+++ REGISTROS PROPORCIONADOS +++
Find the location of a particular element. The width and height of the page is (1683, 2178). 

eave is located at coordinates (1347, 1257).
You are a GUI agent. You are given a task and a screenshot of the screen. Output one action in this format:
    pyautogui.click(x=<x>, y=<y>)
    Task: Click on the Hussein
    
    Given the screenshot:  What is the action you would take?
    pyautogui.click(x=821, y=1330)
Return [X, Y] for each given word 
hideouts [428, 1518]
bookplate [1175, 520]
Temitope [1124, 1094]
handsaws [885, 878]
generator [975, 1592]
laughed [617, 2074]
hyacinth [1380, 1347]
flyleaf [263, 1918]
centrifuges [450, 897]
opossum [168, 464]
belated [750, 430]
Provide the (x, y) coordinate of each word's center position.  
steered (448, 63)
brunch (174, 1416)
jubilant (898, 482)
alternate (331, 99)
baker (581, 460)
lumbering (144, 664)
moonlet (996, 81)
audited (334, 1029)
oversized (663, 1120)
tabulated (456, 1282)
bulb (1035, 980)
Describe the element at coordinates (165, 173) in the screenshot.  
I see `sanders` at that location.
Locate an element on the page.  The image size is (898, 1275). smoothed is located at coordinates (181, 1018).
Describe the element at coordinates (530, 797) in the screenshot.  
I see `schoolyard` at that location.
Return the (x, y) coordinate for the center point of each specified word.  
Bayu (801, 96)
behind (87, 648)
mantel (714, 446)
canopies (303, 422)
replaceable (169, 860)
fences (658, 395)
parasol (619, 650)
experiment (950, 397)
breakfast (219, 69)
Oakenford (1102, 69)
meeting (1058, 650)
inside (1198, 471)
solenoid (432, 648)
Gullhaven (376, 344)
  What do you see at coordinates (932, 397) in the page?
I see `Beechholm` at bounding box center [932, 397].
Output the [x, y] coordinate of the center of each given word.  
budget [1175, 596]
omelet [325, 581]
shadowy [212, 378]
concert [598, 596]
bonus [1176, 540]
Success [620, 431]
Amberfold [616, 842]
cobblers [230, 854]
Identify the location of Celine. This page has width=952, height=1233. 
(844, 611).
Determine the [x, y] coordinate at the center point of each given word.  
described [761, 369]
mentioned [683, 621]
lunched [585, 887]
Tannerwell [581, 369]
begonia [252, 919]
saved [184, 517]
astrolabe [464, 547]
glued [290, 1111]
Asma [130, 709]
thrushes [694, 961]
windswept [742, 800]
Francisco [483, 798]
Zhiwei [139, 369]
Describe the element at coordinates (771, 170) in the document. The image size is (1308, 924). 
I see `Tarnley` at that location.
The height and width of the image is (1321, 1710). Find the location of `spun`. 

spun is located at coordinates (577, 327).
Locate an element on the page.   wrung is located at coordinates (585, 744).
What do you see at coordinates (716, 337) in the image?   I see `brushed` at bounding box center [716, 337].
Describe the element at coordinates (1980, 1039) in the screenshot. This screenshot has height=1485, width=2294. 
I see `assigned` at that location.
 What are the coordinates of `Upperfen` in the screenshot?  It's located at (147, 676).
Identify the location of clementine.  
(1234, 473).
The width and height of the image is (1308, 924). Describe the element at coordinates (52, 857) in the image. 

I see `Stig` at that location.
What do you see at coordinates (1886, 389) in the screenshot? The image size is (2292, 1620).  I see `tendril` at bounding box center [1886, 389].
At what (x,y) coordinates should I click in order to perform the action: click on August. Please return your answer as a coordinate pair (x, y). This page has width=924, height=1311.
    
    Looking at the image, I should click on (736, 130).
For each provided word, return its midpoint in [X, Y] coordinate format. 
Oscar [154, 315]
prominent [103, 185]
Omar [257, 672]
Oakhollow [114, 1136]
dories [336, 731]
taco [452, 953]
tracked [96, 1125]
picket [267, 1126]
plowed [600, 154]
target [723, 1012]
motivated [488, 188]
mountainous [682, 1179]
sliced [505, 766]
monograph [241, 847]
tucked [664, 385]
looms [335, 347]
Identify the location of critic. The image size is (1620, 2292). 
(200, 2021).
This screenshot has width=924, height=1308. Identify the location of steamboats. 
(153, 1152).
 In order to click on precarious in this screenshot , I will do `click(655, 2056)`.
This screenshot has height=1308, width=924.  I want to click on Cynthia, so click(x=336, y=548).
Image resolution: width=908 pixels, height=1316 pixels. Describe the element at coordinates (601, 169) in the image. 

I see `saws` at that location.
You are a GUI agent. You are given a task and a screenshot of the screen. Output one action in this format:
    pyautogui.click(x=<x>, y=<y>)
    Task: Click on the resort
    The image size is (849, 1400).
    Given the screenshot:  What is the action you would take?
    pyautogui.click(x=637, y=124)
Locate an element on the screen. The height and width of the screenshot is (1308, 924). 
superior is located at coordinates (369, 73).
+++
TAREA A RESOLVER: Repite sin cambios la parte de los registros que abre con su primera línea y cierra con la línea que contiene "centrifuges [450, 897]", ambas incluidas.

LA RESPUESTA:
Find the location of a particular element. The width and height of the page is (1683, 2178). 

eave is located at coordinates (1347, 1257).
You are a GUI agent. You are given a task and a screenshot of the screen. Output one action in this format:
    pyautogui.click(x=<x>, y=<y>)
    Task: Click on the Hussein
    
    Given the screenshot:  What is the action you would take?
    pyautogui.click(x=821, y=1330)
Return [X, Y] for each given word 
hideouts [428, 1518]
bookplate [1175, 520]
Temitope [1124, 1094]
handsaws [885, 878]
generator [975, 1592]
laughed [617, 2074]
hyacinth [1380, 1347]
flyleaf [263, 1918]
centrifuges [450, 897]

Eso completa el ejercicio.